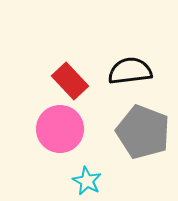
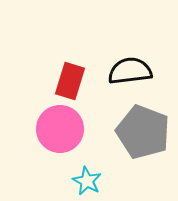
red rectangle: rotated 60 degrees clockwise
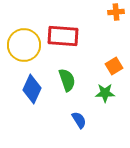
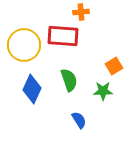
orange cross: moved 35 px left
green semicircle: moved 2 px right
green star: moved 2 px left, 2 px up
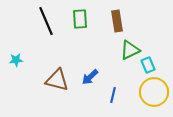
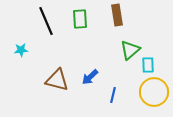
brown rectangle: moved 6 px up
green triangle: rotated 15 degrees counterclockwise
cyan star: moved 5 px right, 10 px up
cyan rectangle: rotated 21 degrees clockwise
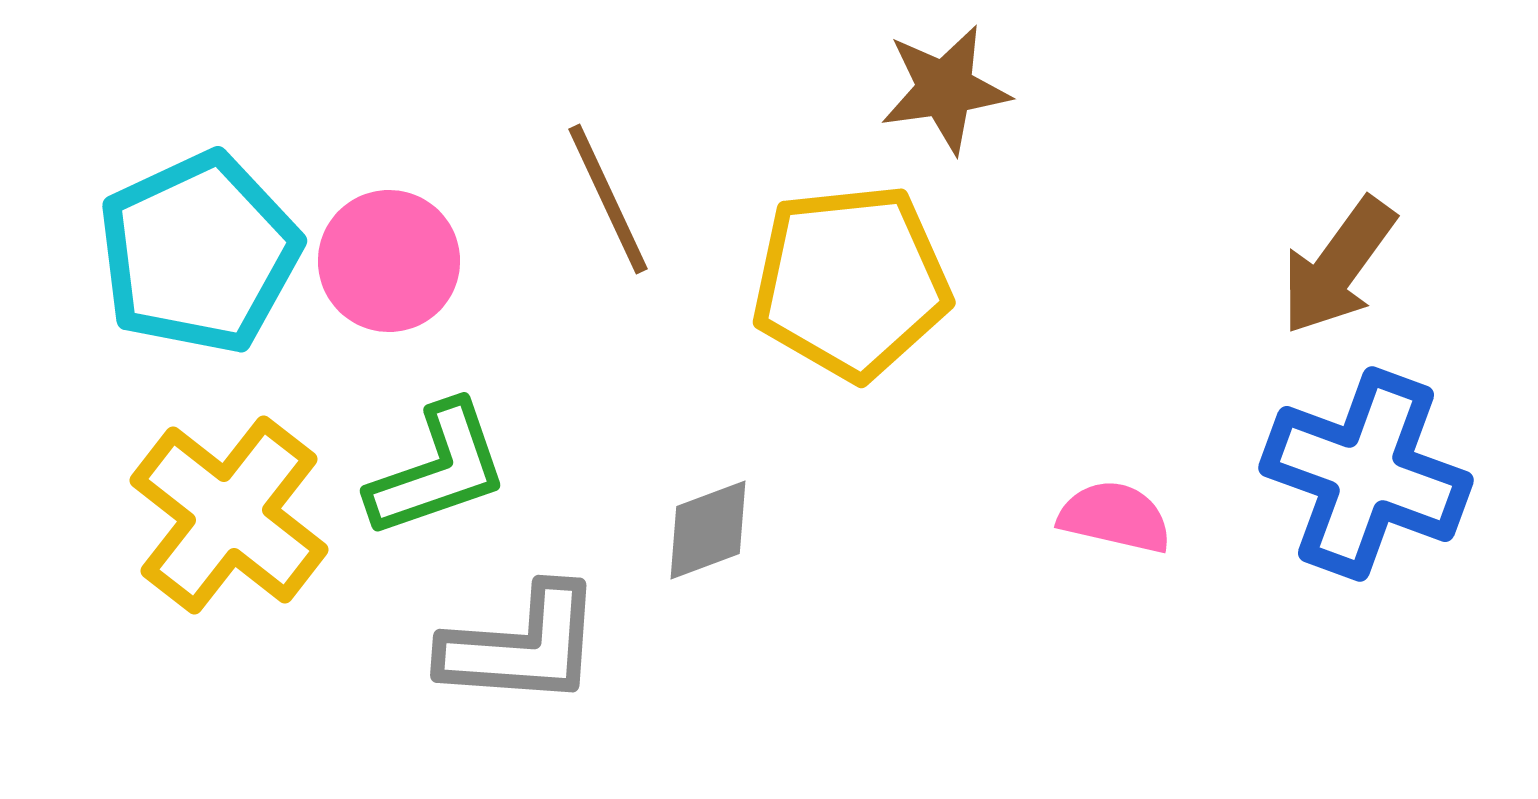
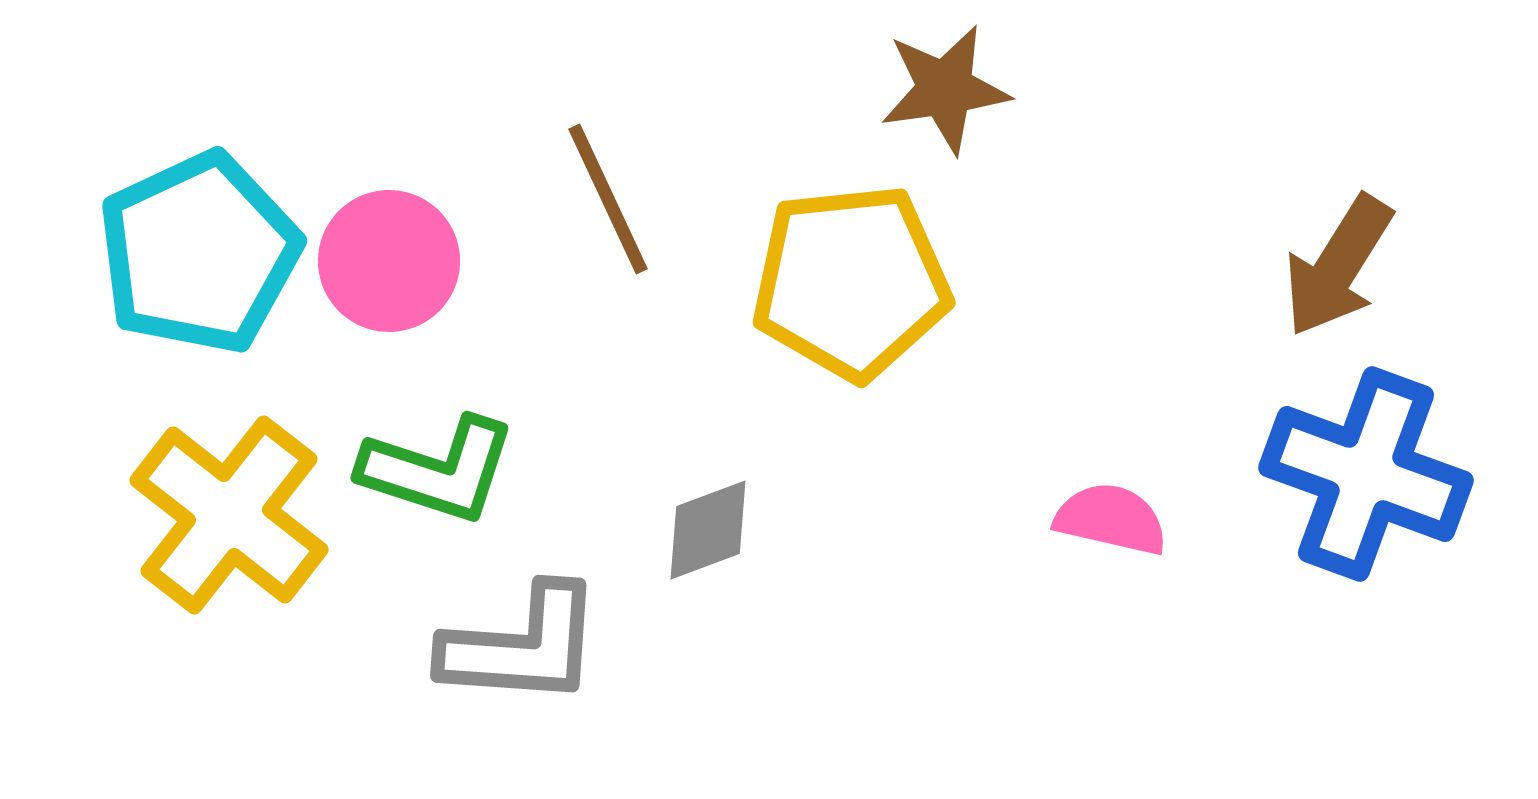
brown arrow: rotated 4 degrees counterclockwise
green L-shape: rotated 37 degrees clockwise
pink semicircle: moved 4 px left, 2 px down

════════════════════

A word-for-word copy of the data above is needed, one that omits the pictures.

WRITTEN ANSWER:
red rectangle: rotated 60 degrees clockwise
orange cross: moved 35 px left
green semicircle: moved 2 px right
green star: moved 2 px left, 2 px up
brown rectangle: moved 6 px up
green triangle: rotated 15 degrees counterclockwise
cyan star: moved 5 px right, 10 px up
cyan rectangle: rotated 21 degrees clockwise
brown arrow: rotated 4 degrees counterclockwise
green L-shape: rotated 37 degrees clockwise
pink semicircle: moved 4 px left, 2 px down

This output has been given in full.